ACTIVITY – Repeat every line of the data exactly; no picture belongs in the copy.

DATA PROVIDED –
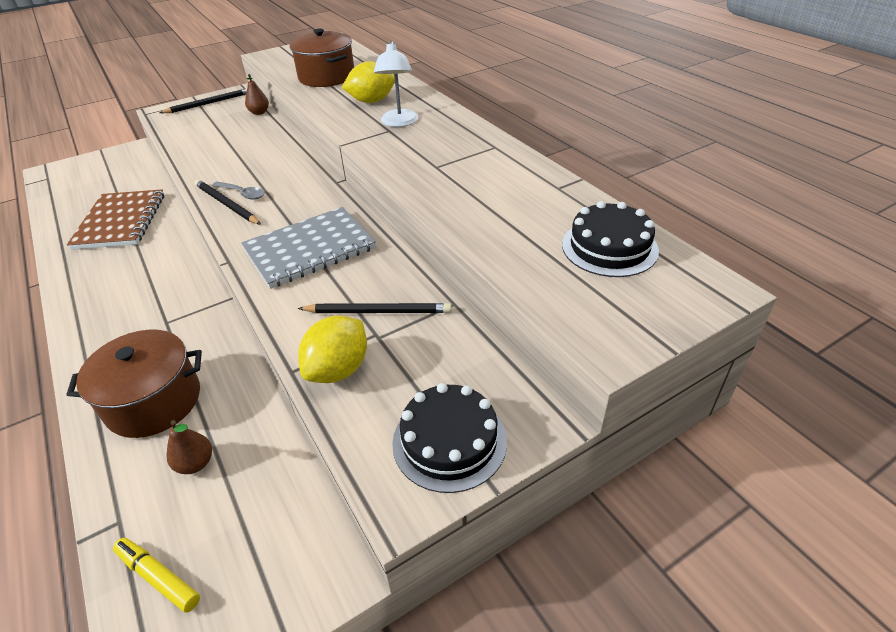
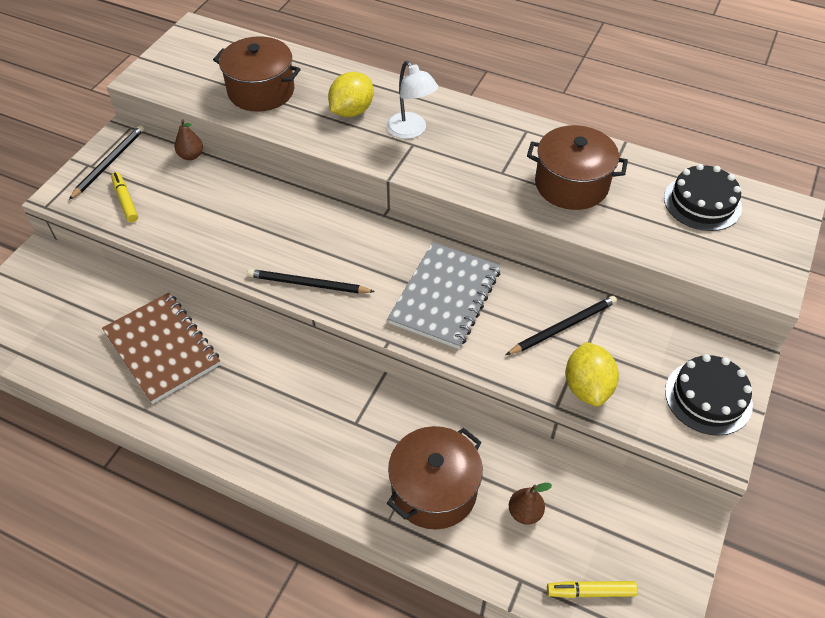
camera: 35 degrees left, 10 degrees up
(189, 124) = (125, 201): none -> yellow marker
(242, 194) = (308, 265): grey spoon -> none
(488, 192) = (571, 184): none -> brown pot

TASK ANSWER –
camera: 35 degrees left, 10 degrees up
(189, 124) = (125, 201): none -> yellow marker
(242, 194) = (308, 265): grey spoon -> none
(488, 192) = (571, 184): none -> brown pot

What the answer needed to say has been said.